Change detection data:
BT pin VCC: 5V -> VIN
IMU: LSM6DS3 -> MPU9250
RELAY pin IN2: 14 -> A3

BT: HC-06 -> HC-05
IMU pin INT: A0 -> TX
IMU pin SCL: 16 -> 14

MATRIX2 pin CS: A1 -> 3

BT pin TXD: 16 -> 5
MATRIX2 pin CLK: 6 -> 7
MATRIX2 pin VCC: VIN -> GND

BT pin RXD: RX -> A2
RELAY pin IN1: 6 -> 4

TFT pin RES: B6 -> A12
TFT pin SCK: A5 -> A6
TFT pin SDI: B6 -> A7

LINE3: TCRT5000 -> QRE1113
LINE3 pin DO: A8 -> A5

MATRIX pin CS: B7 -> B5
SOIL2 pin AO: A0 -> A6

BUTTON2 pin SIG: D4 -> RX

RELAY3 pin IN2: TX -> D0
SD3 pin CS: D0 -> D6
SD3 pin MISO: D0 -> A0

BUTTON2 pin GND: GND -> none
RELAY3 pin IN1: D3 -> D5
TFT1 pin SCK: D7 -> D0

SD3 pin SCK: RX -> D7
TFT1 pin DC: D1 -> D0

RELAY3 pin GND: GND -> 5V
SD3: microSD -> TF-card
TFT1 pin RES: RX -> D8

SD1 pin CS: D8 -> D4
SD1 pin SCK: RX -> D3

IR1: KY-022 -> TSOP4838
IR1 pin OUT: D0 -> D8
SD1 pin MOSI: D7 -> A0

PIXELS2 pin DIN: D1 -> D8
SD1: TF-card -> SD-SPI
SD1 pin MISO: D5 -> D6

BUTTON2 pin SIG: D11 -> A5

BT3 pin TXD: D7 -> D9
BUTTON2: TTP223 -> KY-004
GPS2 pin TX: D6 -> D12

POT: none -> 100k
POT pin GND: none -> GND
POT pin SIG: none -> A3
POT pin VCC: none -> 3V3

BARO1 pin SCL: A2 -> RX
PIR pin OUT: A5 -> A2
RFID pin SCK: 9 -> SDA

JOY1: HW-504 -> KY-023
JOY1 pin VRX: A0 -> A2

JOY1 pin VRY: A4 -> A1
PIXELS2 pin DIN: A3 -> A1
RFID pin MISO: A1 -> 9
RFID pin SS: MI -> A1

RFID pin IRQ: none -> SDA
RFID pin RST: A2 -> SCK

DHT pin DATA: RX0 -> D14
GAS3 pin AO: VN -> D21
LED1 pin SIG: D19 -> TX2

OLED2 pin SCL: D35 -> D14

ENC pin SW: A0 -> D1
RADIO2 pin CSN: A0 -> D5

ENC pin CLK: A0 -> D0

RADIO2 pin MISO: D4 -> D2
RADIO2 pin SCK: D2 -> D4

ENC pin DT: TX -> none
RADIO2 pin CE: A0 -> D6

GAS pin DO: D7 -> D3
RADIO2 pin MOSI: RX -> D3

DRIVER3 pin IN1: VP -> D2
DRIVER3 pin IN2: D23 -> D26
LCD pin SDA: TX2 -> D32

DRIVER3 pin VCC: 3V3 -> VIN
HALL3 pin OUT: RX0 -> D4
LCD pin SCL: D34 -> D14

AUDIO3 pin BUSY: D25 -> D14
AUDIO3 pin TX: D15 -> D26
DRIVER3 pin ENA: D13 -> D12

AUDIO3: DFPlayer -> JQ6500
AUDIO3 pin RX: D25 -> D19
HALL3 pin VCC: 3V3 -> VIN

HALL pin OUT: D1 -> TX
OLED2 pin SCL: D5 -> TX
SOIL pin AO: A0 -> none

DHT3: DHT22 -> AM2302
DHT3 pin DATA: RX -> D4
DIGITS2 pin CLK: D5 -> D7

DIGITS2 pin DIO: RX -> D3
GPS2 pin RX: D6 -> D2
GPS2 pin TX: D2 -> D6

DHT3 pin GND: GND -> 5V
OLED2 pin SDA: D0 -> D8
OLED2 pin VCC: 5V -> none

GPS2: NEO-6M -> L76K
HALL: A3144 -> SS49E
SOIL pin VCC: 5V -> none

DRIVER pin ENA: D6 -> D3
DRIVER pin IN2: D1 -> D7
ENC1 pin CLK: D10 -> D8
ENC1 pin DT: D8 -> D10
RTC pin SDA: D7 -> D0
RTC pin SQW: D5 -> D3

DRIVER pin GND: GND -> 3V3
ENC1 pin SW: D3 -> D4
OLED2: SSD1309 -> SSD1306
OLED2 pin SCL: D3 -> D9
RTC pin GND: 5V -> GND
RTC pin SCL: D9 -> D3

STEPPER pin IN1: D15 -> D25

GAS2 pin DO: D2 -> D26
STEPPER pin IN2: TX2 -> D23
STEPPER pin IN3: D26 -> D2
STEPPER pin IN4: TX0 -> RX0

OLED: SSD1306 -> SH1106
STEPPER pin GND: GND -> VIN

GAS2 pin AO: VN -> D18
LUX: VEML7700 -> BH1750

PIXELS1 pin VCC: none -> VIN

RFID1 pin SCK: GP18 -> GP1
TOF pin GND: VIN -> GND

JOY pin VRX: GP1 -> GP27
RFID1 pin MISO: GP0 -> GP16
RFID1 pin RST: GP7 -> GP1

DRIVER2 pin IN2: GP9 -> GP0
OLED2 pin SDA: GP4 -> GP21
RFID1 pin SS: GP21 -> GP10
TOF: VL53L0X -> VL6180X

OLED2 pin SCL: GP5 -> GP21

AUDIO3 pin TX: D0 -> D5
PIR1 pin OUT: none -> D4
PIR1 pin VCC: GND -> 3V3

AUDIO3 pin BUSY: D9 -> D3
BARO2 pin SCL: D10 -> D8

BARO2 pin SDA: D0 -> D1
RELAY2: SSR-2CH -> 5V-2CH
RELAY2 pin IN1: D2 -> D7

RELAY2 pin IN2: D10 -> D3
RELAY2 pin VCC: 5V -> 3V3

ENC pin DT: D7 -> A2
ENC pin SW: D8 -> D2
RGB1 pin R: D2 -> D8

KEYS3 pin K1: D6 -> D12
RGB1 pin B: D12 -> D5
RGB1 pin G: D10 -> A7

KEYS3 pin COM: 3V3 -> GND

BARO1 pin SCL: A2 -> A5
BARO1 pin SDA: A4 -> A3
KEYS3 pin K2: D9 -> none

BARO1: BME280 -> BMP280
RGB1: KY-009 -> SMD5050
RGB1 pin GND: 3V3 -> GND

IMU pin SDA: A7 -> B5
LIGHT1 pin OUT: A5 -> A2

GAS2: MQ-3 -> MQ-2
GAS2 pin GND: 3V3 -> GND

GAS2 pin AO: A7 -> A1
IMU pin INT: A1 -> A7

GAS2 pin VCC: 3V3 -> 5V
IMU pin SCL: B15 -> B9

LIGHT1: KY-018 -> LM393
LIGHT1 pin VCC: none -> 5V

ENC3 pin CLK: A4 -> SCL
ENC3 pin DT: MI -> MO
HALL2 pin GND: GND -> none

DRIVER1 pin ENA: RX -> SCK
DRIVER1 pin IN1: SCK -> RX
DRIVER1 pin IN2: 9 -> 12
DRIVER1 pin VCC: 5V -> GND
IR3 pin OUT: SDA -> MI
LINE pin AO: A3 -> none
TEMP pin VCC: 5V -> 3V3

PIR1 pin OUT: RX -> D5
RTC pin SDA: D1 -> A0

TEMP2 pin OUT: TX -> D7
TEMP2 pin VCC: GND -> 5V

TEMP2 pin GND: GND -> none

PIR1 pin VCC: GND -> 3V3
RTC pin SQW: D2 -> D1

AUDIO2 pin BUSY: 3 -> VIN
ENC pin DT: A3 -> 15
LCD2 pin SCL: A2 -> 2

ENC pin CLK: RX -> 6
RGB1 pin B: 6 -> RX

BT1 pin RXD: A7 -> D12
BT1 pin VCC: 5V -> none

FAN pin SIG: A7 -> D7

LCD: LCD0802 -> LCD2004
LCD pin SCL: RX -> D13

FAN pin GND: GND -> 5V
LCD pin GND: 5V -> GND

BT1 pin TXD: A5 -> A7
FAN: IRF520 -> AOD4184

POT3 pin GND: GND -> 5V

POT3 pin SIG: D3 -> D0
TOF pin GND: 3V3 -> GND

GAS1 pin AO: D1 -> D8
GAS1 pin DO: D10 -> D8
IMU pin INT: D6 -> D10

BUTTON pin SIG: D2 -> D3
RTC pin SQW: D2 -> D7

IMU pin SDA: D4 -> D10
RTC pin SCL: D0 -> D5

Your goal
Copy the lines above exactly, beginning at the line that has "OLED: SSD1306 -> SH1106" and stopping after the line that has "RFID1 pin SS: GP21 -> GP10", and omit the rest.

Exercise solution
OLED: SSD1306 -> SH1106
STEPPER pin GND: GND -> VIN

GAS2 pin AO: VN -> D18
LUX: VEML7700 -> BH1750

PIXELS1 pin VCC: none -> VIN

RFID1 pin SCK: GP18 -> GP1
TOF pin GND: VIN -> GND

JOY pin VRX: GP1 -> GP27
RFID1 pin MISO: GP0 -> GP16
RFID1 pin RST: GP7 -> GP1

DRIVER2 pin IN2: GP9 -> GP0
OLED2 pin SDA: GP4 -> GP21
RFID1 pin SS: GP21 -> GP10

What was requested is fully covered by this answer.